• [PROBLEM TO WORK ON]
Whenever a line below mentions the word "triangle", that line should be copied.

• [Shape state change listings]
━━━

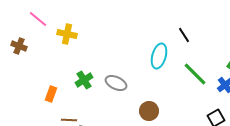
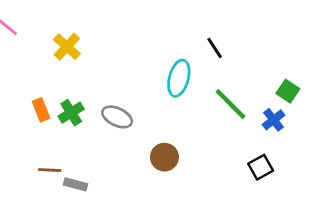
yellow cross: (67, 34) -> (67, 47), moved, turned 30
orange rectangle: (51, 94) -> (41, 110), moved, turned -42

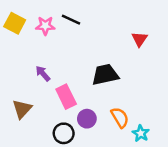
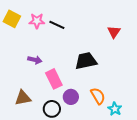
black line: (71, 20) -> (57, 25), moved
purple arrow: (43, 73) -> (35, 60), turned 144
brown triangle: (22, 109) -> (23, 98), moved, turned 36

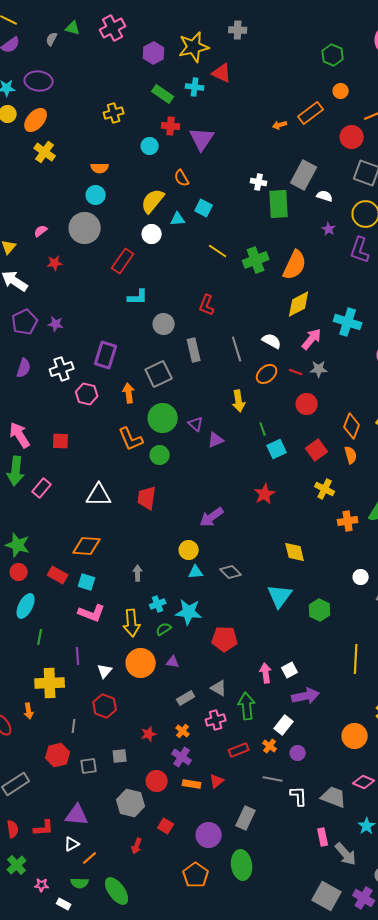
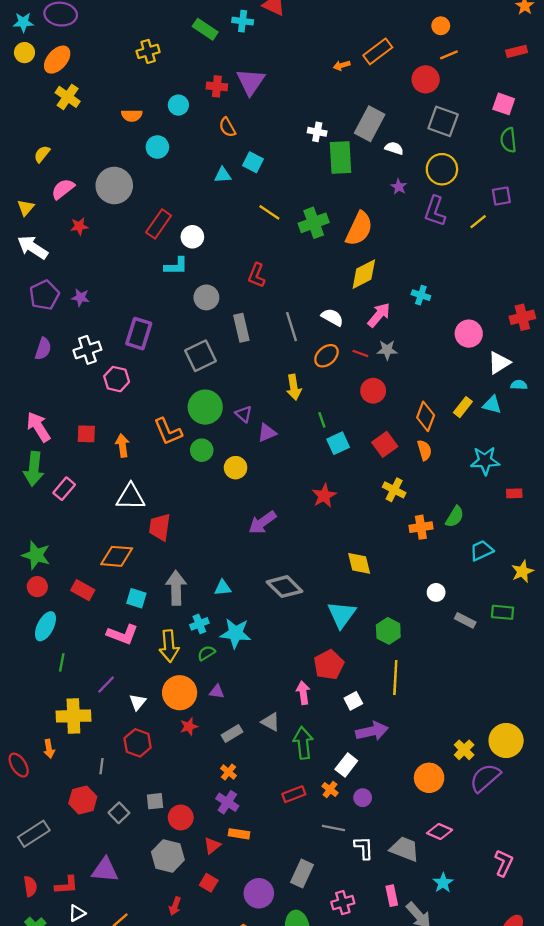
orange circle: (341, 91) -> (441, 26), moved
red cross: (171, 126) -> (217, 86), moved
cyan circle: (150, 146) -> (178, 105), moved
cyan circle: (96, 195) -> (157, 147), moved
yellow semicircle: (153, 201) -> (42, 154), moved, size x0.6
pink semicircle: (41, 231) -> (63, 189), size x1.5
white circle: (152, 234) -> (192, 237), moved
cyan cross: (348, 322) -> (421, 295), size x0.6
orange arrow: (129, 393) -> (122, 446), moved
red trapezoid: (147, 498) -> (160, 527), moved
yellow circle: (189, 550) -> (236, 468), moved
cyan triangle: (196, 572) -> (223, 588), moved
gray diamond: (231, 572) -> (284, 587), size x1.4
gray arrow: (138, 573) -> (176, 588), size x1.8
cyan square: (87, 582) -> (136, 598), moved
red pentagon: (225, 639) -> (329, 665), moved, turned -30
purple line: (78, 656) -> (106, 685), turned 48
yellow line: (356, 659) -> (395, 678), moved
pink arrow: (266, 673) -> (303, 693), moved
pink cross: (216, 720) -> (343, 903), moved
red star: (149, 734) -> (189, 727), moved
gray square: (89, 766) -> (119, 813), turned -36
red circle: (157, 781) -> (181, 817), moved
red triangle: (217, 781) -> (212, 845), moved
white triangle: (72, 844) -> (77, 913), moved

━━━

• [RESPONSE TO THIS TASK]
brown triangle: (22, 109) -> (23, 98), moved, turned 36
cyan triangle: (196, 572) -> (223, 588), moved
red triangle: (217, 781) -> (212, 845), moved
white triangle: (72, 844) -> (77, 913), moved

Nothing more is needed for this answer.